[WHAT YOU HAVE TO DO] Search term "down": copy each line of the records that contains it.

[TASK INPUTS]
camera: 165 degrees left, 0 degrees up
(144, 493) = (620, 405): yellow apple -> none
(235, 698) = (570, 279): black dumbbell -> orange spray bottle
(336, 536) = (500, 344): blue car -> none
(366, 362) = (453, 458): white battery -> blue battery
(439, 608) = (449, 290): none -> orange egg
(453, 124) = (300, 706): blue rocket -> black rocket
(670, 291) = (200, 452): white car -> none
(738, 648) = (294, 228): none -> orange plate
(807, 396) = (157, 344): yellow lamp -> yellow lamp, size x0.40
==
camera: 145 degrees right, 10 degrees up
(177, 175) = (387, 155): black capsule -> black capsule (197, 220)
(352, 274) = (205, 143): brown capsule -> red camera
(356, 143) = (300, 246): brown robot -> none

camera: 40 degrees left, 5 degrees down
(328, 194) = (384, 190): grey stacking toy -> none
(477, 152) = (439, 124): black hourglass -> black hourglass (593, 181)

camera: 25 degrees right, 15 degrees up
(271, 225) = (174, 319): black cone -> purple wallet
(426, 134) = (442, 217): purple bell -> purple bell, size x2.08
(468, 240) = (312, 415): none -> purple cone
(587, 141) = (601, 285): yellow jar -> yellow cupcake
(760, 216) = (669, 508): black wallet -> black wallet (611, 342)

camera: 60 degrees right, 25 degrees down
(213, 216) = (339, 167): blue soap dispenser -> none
* * *
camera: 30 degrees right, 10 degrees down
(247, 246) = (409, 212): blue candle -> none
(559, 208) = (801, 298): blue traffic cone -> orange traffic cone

[RESPONSE FOR THIS EXERCISE]
camera: 40 degrees left, 5 degrees down
camera: 60 degrees right, 25 degrees down
camera: 30 degrees right, 10 degrees down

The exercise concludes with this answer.